[Object correspondence data]
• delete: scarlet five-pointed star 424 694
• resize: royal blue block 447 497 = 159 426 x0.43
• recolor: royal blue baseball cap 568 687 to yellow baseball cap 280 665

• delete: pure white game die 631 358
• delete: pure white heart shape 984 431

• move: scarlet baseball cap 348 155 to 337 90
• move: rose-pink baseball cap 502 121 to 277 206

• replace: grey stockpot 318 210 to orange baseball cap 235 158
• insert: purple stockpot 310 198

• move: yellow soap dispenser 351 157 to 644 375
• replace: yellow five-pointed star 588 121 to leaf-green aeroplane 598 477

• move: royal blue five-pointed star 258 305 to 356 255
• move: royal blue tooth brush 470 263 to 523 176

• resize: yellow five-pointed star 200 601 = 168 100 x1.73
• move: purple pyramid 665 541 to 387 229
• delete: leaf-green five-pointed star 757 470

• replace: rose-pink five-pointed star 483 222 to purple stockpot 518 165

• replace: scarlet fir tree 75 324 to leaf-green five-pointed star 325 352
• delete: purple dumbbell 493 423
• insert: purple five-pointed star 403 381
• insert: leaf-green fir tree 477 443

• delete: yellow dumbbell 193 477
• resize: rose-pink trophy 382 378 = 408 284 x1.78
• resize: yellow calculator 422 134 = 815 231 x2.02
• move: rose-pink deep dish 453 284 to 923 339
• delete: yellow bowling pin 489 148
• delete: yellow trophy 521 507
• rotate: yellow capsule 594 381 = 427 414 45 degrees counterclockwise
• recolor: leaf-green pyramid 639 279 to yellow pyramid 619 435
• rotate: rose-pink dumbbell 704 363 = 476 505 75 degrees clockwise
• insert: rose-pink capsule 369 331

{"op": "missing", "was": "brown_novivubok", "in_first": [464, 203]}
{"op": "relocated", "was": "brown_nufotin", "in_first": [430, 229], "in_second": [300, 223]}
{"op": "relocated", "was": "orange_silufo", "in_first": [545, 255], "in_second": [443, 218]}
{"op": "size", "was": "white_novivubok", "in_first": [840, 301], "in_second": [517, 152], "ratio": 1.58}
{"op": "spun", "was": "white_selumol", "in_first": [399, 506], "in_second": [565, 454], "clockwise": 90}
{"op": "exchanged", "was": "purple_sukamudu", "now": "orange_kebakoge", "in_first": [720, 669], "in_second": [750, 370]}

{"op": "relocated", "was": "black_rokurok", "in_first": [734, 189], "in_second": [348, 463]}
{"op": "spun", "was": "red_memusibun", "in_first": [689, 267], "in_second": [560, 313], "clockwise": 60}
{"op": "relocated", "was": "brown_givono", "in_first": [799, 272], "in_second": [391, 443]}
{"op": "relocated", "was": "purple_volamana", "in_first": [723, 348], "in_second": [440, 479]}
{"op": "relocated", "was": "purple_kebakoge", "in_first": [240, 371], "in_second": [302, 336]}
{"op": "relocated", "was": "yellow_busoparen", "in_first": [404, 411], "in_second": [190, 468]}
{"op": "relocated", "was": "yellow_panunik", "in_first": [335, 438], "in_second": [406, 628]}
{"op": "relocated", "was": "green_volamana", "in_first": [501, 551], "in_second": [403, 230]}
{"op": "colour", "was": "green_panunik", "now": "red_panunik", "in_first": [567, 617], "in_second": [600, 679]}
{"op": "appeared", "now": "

§ **EXERCISE OBJECTIVE**
When you answer, return the records above exactly as they stand.

§ **TASK ANSWER**
• delete: scarlet five-pointed star 424 694
• resize: royal blue block 447 497 = 159 426 x0.43
• recolor: royal blue baseball cap 568 687 to yellow baseball cap 280 665

• delete: pure white game die 631 358
• delete: pure white heart shape 984 431

• move: scarlet baseball cap 348 155 to 337 90
• move: rose-pink baseball cap 502 121 to 277 206

• replace: grey stockpot 318 210 to orange baseball cap 235 158
• insert: purple stockpot 310 198

• move: yellow soap dispenser 351 157 to 644 375
• replace: yellow five-pointed star 588 121 to leaf-green aeroplane 598 477

• move: royal blue five-pointed star 258 305 to 356 255
• move: royal blue tooth brush 470 263 to 523 176

• resize: yellow five-pointed star 200 601 = 168 100 x1.73
• move: purple pyramid 665 541 to 387 229
• delete: leaf-green five-pointed star 757 470

• replace: rose-pink five-pointed star 483 222 to purple stockpot 518 165

• replace: scarlet fir tree 75 324 to leaf-green five-pointed star 325 352
• delete: purple dumbbell 493 423
• insert: purple five-pointed star 403 381
• insert: leaf-green fir tree 477 443

• delete: yellow dumbbell 193 477
• resize: rose-pink trophy 382 378 = 408 284 x1.78
• resize: yellow calculator 422 134 = 815 231 x2.02
• move: rose-pink deep dish 453 284 to 923 339
• delete: yellow bowling pin 489 148
• delete: yellow trophy 521 507
• rotate: yellow capsule 594 381 = 427 414 45 degrees counterclockwise
• recolor: leaf-green pyramid 639 279 to yellow pyramid 619 435
• rotate: rose-pink dumbbell 704 363 = 476 505 75 degrees clockwise
• insert: rose-pink capsule 369 331

{"op": "missing", "was": "brown_novivubok", "in_first": [464, 203]}
{"op": "relocated", "was": "brown_nufotin", "in_first": [430, 229], "in_second": [300, 223]}
{"op": "relocated", "was": "orange_silufo", "in_first": [545, 255], "in_second": [443, 218]}
{"op": "size", "was": "white_novivubok", "in_first": [840, 301], "in_second": [517, 152], "ratio": 1.58}
{"op": "spun", "was": "white_selumol", "in_first": [399, 506], "in_second": [565, 454], "clockwise": 90}
{"op": "exchanged", "was": "purple_sukamudu", "now": "orange_kebakoge", "in_first": [720, 669], "in_second": [750, 370]}

{"op": "relocated", "was": "black_rokurok", "in_first": [734, 189], "in_second": [348, 463]}
{"op": "spun", "was": "red_memusibun", "in_first": [689, 267], "in_second": [560, 313], "clockwise": 60}
{"op": "relocated", "was": "brown_givono", "in_first": [799, 272], "in_second": [391, 443]}
{"op": "relocated", "was": "purple_volamana", "in_first": [723, 348], "in_second": [440, 479]}
{"op": "relocated", "was": "purple_kebakoge", "in_first": [240, 371], "in_second": [302, 336]}
{"op": "relocated", "was": "yellow_busoparen", "in_first": [404, 411], "in_second": [190, 468]}
{"op": "relocated", "was": "yellow_panunik", "in_first": [335, 438], "in_second": [406, 628]}
{"op": "relocated", "was": "green_volamana", "in_first": [501, 551], "in_second": [403, 230]}
{"op": "colour", "was": "green_panunik", "now": "red_panunik", "in_first": [567, 617], "in_second": [600, 679]}
{"op": "appeared", "now": "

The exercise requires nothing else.